> Exercise description
Starting at the top line and ending at the bottom one, repeat the entries exactly and drop every picture.

Saved entries
|---|

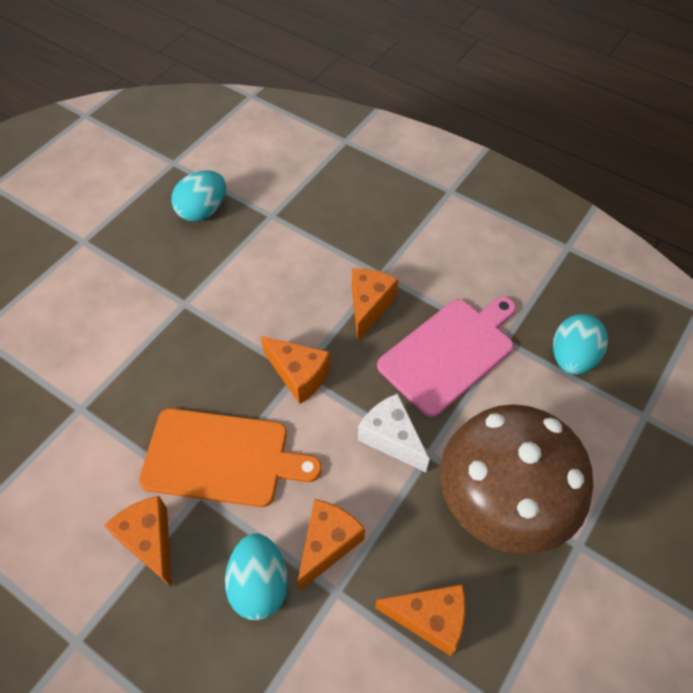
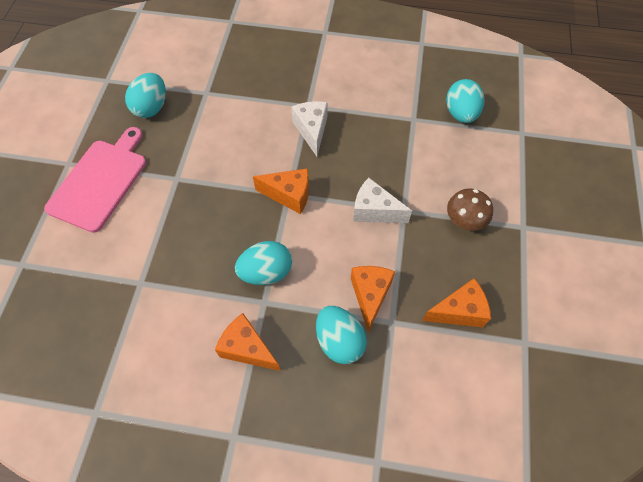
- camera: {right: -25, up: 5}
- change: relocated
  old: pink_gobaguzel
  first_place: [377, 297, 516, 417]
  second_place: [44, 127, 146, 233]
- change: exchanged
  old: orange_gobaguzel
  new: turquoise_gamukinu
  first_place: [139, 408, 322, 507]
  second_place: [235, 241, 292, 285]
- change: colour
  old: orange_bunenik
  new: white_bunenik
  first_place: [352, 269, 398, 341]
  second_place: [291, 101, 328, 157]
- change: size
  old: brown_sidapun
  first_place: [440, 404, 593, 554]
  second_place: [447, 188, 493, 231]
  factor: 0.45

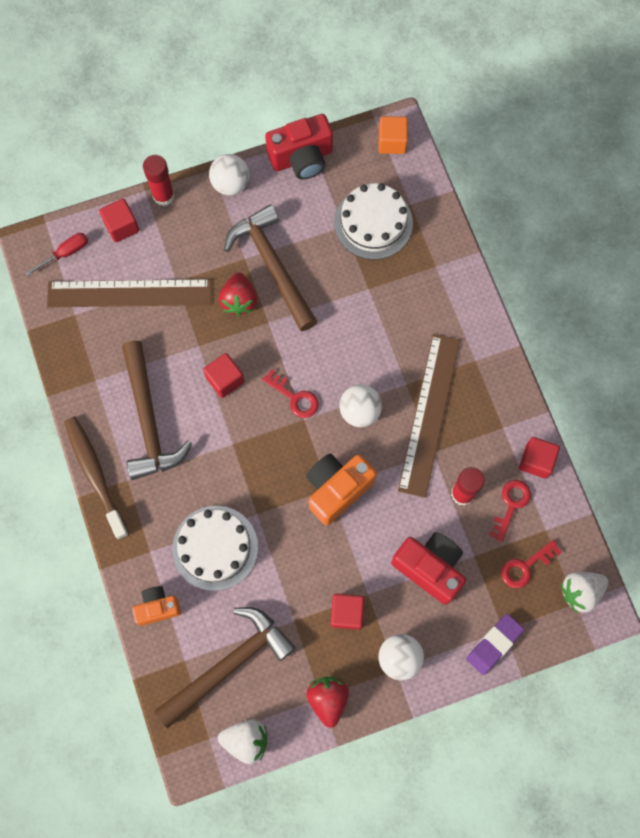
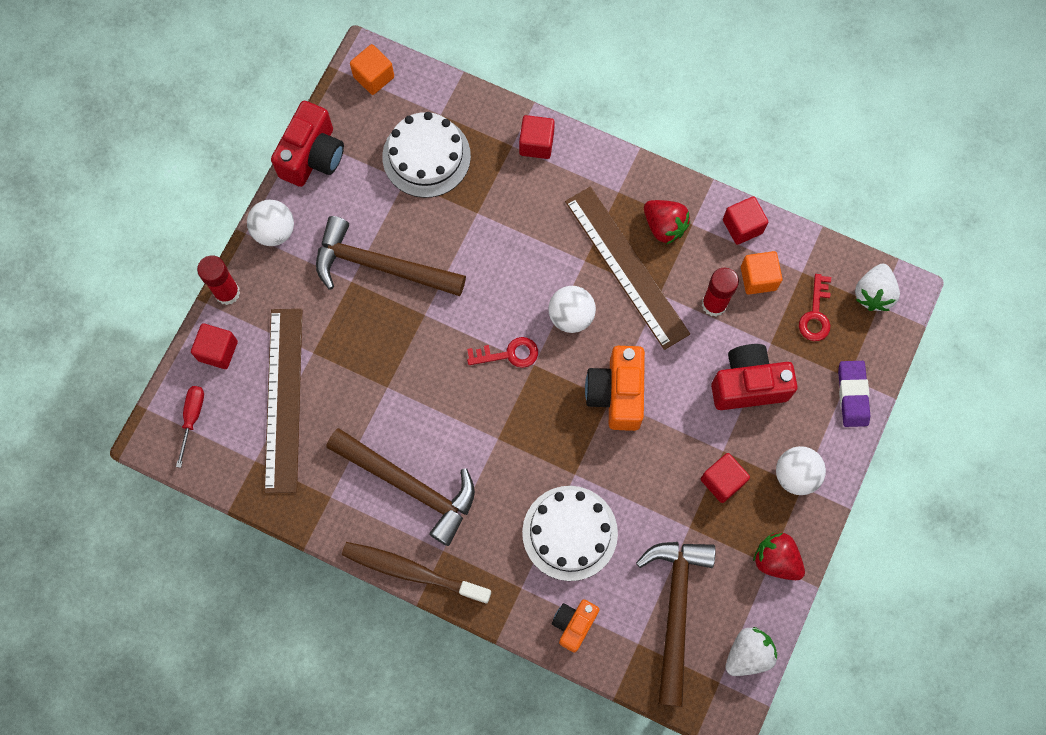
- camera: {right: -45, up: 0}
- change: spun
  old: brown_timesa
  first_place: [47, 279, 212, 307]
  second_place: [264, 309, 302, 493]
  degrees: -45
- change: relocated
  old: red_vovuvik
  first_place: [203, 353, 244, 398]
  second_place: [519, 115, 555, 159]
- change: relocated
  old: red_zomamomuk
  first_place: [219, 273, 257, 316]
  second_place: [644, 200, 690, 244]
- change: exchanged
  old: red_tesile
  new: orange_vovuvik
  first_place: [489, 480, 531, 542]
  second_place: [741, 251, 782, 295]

|---|

> Result below
- camera: {right: -25, up: 5}
- change: relocated
  old: pink_gobaguzel
  first_place: [377, 297, 516, 417]
  second_place: [44, 127, 146, 233]
- change: exchanged
  old: orange_gobaguzel
  new: turquoise_gamukinu
  first_place: [139, 408, 322, 507]
  second_place: [235, 241, 292, 285]
- change: colour
  old: orange_bunenik
  new: white_bunenik
  first_place: [352, 269, 398, 341]
  second_place: [291, 101, 328, 157]
- change: size
  old: brown_sidapun
  first_place: [440, 404, 593, 554]
  second_place: [447, 188, 493, 231]
  factor: 0.45

- camera: {right: -45, up: 0}
- change: spun
  old: brown_timesa
  first_place: [47, 279, 212, 307]
  second_place: [264, 309, 302, 493]
  degrees: -45
- change: relocated
  old: red_vovuvik
  first_place: [203, 353, 244, 398]
  second_place: [519, 115, 555, 159]
- change: relocated
  old: red_zomamomuk
  first_place: [219, 273, 257, 316]
  second_place: [644, 200, 690, 244]
- change: exchanged
  old: red_tesile
  new: orange_vovuvik
  first_place: [489, 480, 531, 542]
  second_place: [741, 251, 782, 295]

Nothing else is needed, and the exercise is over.